=== Section Start ===

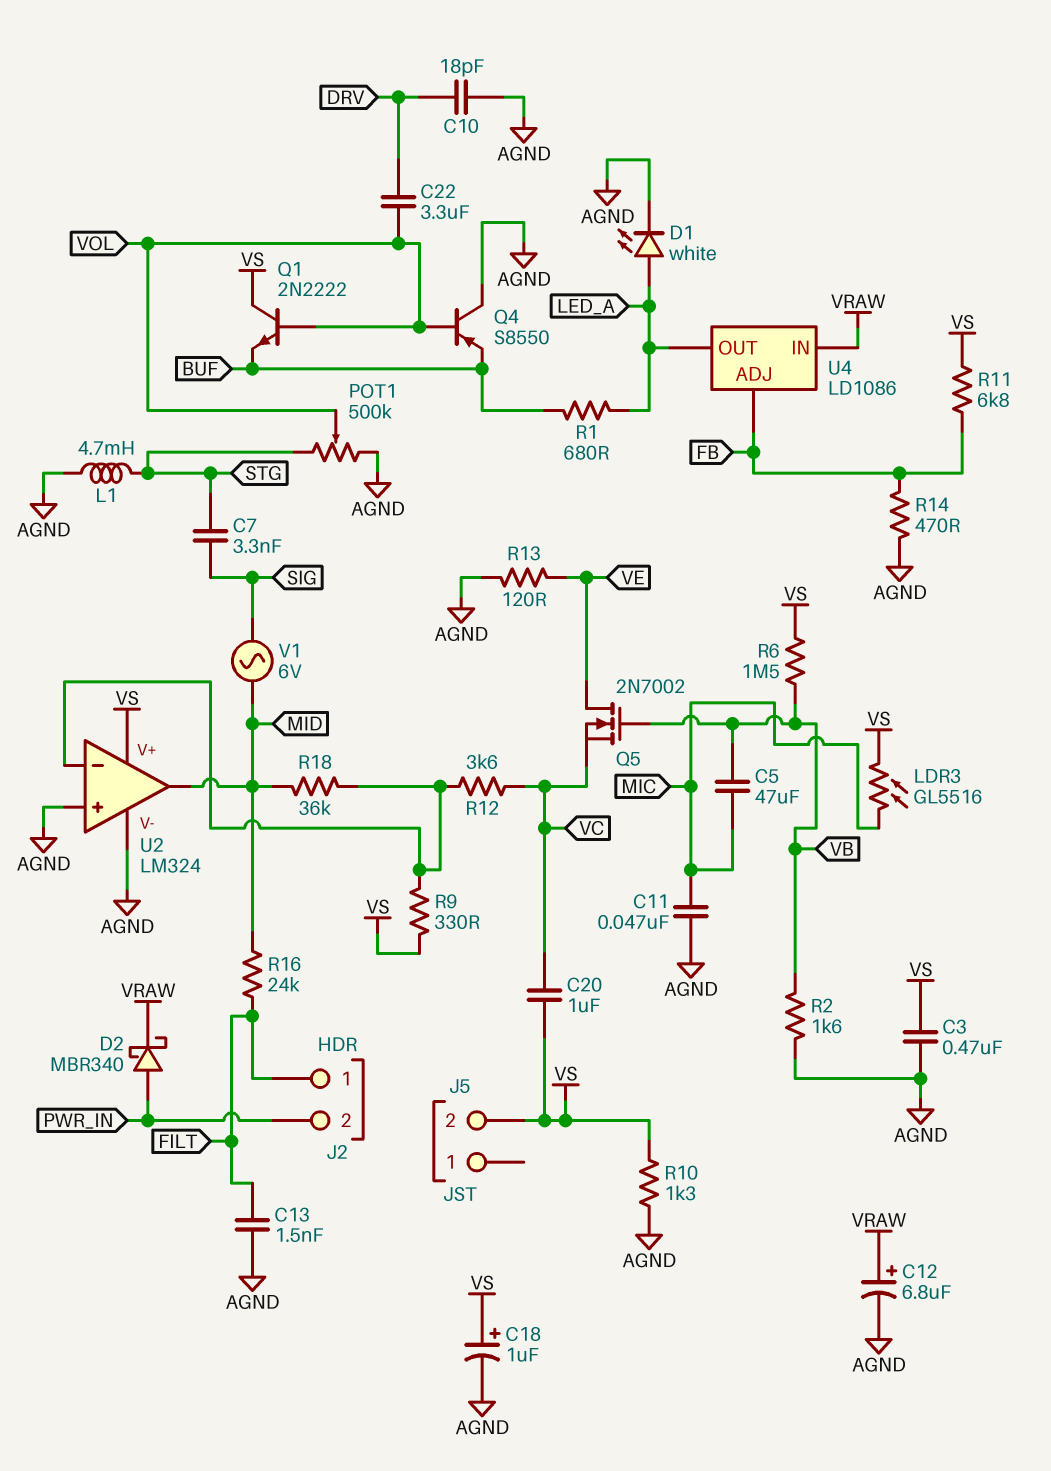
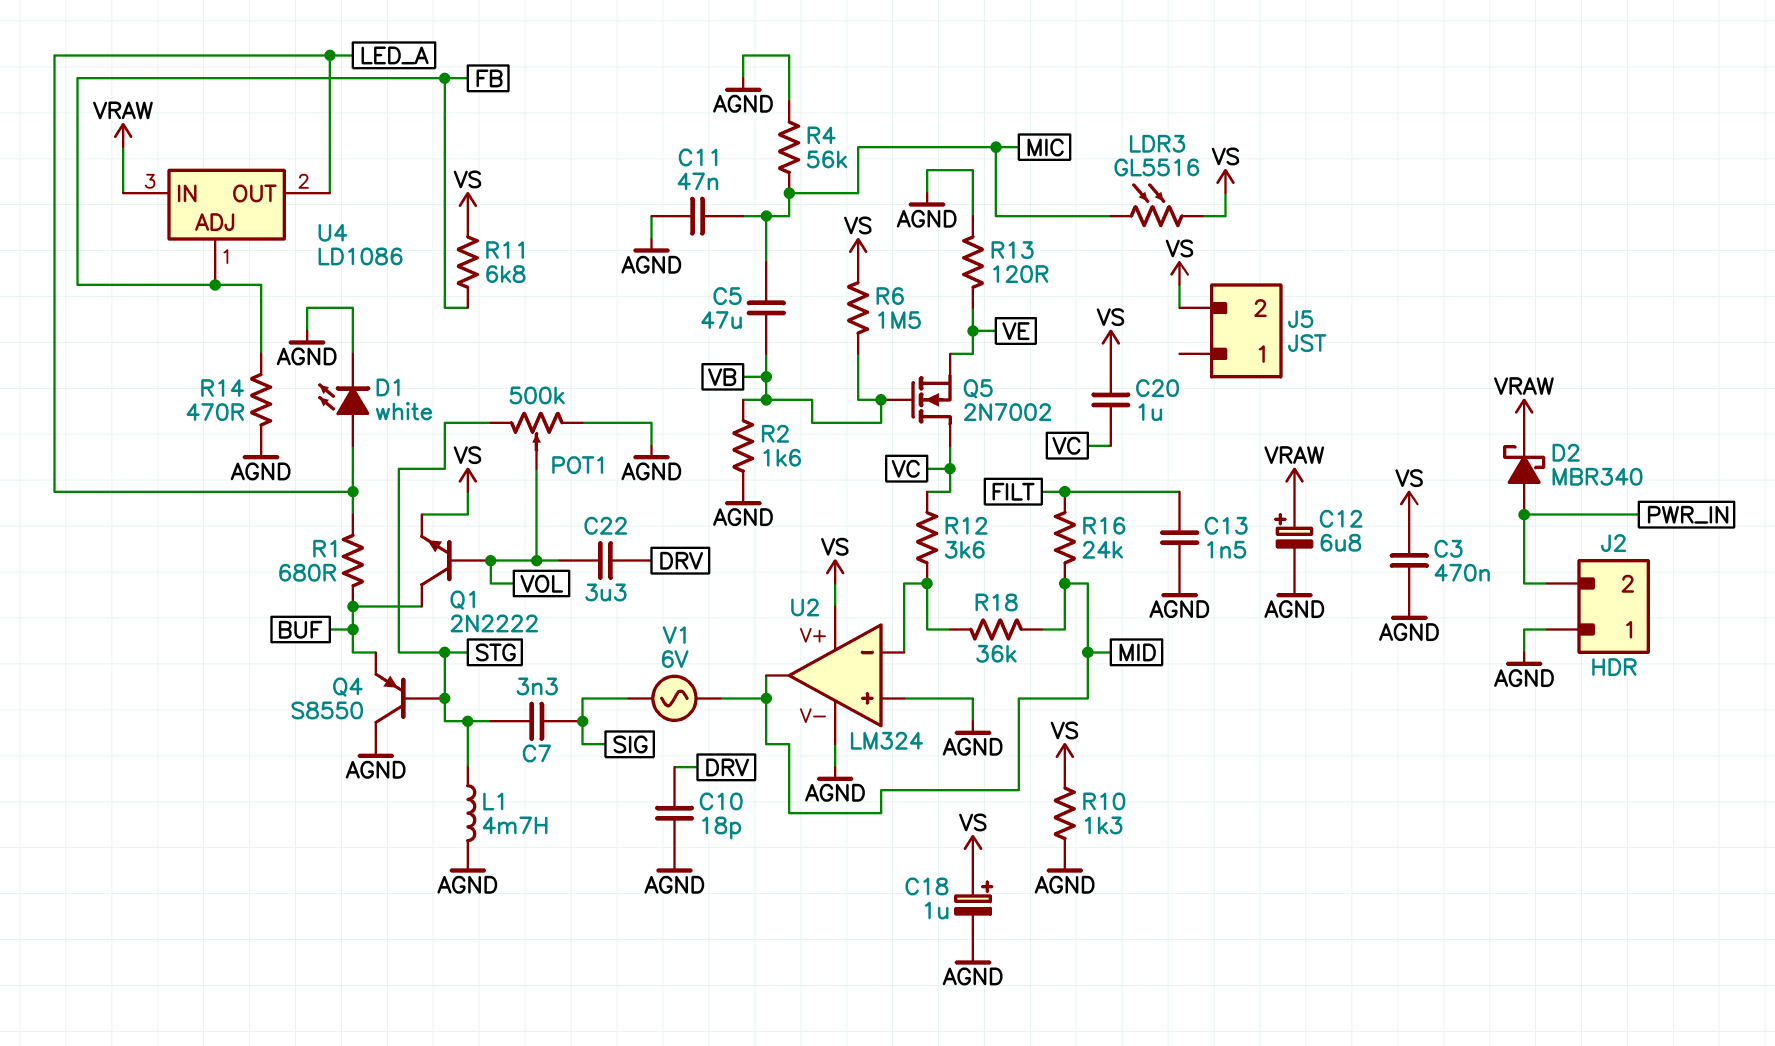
J2 pin 1: FILT -> AGND
Q1: NPN 2N2222 (B VOL, C VS, E BUF) -> NPN 2N2222 (B VOL, C BUF, E VS)
Q4: PNP S8550 (B VOL, C AGND, E BUF) -> PNP S8550 (B STG, C AGND, E BUF)
Q5: NMOS 2N7002 (G VB, D VE, S VC) -> NMOS 2N7002 (G VB, D VC, S VE)
R4: none -> 56k (AGND, MIC)
R9: 330 (U2/in-, VS) -> none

=== Section End ===

WHAT THE TASK ASKS: Filter the listing above for the string "AGND" and copy every matching line.

ANSWER TO THIS PROBLEM:
J2 pin 1: FILT -> AGND
Q4: PNP S8550 (B VOL, C AGND, E BUF) -> PNP S8550 (B STG, C AGND, E BUF)
R4: none -> 56k (AGND, MIC)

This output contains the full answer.